> _Short exercise_
Identify each line in the data below that contains the string "kern" and copy those lines. Letter case matters.

[Data from a collection]
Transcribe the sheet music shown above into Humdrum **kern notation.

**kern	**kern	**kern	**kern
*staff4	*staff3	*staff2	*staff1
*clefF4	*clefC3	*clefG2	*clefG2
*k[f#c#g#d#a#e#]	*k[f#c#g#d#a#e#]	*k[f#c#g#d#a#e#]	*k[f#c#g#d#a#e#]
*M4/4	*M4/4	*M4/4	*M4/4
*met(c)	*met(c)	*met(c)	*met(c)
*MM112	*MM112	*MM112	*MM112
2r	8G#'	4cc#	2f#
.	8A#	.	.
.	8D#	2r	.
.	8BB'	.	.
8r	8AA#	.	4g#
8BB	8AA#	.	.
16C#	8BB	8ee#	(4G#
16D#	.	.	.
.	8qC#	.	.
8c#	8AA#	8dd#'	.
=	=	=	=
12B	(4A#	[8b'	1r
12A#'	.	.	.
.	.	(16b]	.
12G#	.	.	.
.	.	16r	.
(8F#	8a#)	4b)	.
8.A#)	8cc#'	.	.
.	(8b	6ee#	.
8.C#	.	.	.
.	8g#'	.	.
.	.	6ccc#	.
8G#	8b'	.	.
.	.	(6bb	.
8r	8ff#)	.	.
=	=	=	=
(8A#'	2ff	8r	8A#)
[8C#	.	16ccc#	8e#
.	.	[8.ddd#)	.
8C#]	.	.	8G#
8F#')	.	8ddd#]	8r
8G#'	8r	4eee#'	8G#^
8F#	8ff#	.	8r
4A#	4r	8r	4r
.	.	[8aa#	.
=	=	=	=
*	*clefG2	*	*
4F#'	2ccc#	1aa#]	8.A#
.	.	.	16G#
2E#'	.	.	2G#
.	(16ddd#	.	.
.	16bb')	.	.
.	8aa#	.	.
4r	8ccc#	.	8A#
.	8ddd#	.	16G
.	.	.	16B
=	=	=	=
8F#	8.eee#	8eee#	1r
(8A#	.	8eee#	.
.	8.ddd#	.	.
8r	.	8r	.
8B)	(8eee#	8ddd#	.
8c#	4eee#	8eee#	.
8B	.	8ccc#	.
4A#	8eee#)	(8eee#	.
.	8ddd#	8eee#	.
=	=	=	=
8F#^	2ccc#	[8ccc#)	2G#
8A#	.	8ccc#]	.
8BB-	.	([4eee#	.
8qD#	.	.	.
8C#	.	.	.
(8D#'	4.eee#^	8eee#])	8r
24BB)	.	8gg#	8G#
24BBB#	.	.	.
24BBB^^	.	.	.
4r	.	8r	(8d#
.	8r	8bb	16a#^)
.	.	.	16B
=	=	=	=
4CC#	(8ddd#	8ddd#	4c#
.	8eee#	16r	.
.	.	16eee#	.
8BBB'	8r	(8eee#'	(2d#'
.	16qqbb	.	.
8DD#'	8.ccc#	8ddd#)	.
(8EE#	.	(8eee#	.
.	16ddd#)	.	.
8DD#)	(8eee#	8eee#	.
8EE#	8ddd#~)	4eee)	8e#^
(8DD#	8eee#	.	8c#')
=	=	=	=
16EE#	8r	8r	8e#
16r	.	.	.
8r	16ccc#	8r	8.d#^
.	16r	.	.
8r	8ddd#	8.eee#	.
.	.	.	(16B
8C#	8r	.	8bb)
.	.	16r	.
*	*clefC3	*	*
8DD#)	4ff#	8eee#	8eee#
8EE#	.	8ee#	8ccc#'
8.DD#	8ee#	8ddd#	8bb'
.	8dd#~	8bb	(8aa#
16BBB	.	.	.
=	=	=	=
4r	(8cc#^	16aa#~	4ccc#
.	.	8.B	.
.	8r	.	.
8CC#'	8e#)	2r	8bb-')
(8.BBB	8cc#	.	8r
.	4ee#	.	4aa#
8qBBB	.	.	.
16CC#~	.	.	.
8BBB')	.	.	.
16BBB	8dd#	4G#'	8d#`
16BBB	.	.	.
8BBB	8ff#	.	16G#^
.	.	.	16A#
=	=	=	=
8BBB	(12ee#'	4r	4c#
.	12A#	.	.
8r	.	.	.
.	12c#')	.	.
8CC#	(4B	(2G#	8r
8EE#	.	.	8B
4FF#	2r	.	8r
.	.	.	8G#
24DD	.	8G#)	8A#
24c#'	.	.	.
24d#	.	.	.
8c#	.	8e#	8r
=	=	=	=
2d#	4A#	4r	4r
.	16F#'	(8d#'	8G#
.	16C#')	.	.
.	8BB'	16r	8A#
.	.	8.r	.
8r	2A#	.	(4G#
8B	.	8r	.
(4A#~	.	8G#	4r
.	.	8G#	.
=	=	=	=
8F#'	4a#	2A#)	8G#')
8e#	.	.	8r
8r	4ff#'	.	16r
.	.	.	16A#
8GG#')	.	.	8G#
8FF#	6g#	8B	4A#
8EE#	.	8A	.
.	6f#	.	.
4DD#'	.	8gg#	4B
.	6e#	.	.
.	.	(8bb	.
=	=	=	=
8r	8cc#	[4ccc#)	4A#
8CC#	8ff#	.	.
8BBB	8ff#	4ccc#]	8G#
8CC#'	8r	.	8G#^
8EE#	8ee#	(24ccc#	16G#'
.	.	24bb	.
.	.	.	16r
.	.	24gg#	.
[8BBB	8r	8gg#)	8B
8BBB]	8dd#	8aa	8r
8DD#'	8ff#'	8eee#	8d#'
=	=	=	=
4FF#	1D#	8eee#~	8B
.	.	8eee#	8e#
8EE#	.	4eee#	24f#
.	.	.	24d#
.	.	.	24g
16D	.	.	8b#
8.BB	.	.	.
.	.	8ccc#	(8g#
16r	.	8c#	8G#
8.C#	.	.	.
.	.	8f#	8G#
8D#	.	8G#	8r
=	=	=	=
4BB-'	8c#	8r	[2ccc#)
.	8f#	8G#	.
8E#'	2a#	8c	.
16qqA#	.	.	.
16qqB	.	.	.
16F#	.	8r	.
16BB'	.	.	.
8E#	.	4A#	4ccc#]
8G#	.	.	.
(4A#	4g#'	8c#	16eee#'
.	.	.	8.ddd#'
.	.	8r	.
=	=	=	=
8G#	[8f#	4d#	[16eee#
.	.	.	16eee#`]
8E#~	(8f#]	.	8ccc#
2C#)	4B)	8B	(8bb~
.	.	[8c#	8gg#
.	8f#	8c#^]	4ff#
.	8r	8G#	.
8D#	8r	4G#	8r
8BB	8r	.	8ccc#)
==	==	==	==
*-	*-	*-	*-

> _Answer for the task_
Transcribe the sheet music shown above into Humdrum **kern notation.
**kern	**kern	**kern	**kern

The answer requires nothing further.